─── Input ───
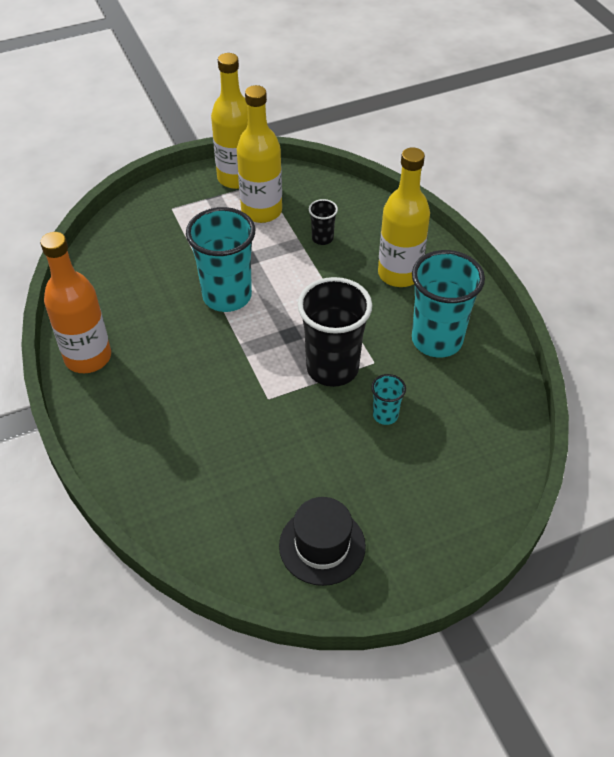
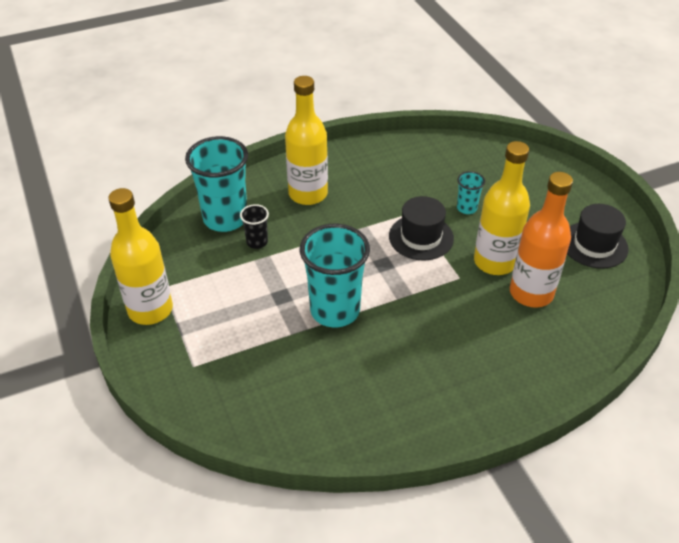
camera: 90 degrees left, 5 degrees down
orange bottle [40,232,111,373] -> orange bottle moved to [510,172,573,308]
yellow bottle [237,85,282,223] -> yellow bottle moved to [474,141,530,275]
black cup [298,277,372,387] -> black hat [389,196,454,261]
turquoise cup [412,250,485,358] -> turquoise cup moved to [185,136,248,232]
───
▸ **Directions for this task**: Every line above that includes the word "moved" should be listed.

▸ **Output**:
orange bottle [40,232,111,373] -> orange bottle moved to [510,172,573,308]
yellow bottle [237,85,282,223] -> yellow bottle moved to [474,141,530,275]
turquoise cup [412,250,485,358] -> turquoise cup moved to [185,136,248,232]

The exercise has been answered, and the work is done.